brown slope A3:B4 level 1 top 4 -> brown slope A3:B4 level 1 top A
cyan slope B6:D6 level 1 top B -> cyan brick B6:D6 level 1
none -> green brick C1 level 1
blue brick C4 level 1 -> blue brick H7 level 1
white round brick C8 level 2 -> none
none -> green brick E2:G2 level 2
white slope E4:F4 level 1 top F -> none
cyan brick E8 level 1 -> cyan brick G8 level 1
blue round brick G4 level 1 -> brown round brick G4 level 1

★ ★ ★ ★ ★

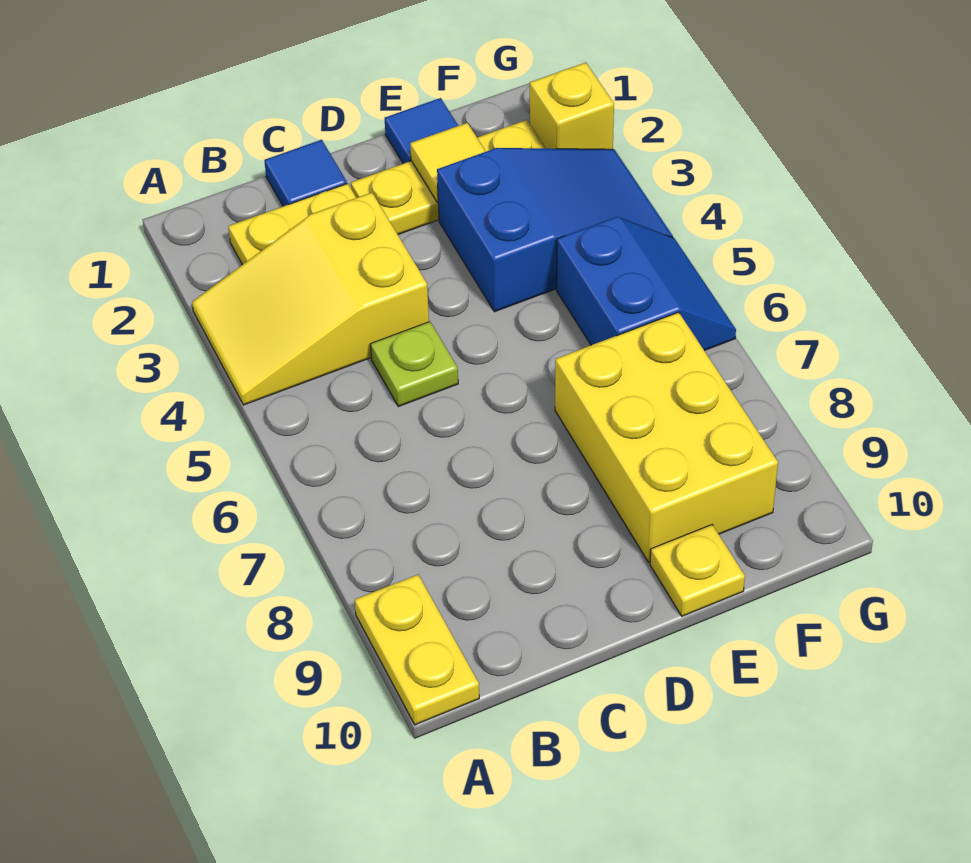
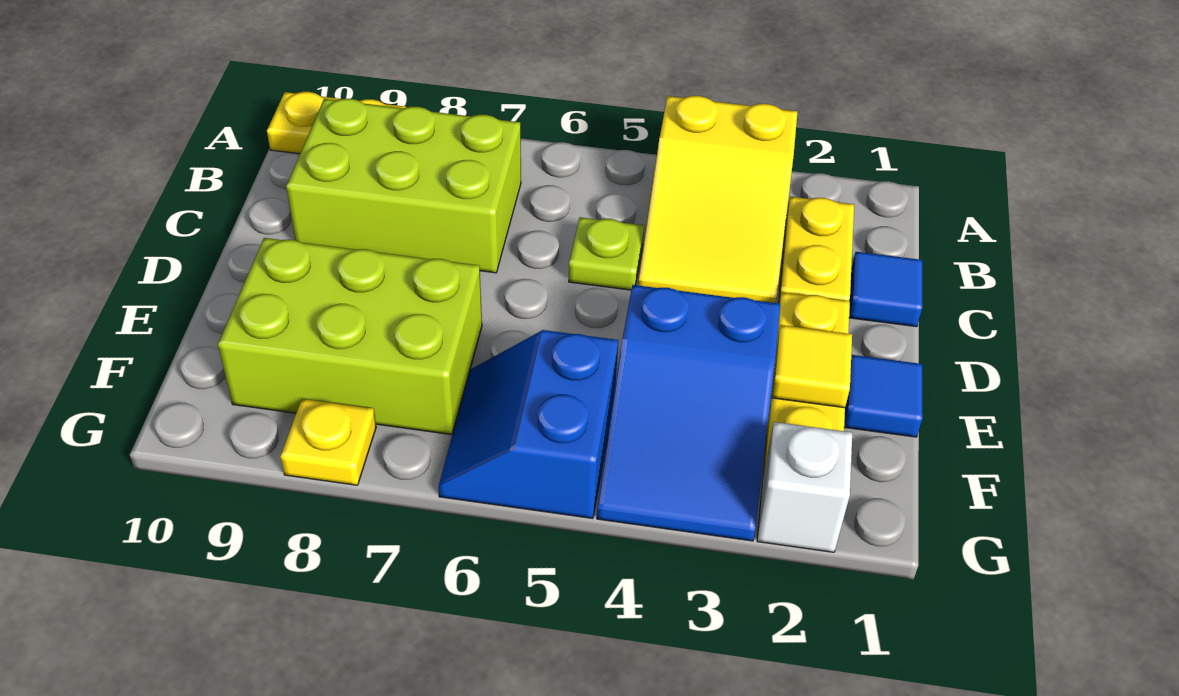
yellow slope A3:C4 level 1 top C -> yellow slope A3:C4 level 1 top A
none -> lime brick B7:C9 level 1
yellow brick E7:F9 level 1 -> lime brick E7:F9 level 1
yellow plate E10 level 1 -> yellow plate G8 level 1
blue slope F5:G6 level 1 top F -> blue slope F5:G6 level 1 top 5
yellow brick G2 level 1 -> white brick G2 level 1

★ ★ ★ ★ ★

• [Exercise directions]:
Scan the listing above for the line that has "white slope E4:F4 level 1 top F -> none", then copy exactly from that line through the line that has "blue round brick".

• [Response to the task]:
white slope E4:F4 level 1 top F -> none
cyan brick E8 level 1 -> cyan brick G8 level 1
blue round brick G4 level 1 -> brown round brick G4 level 1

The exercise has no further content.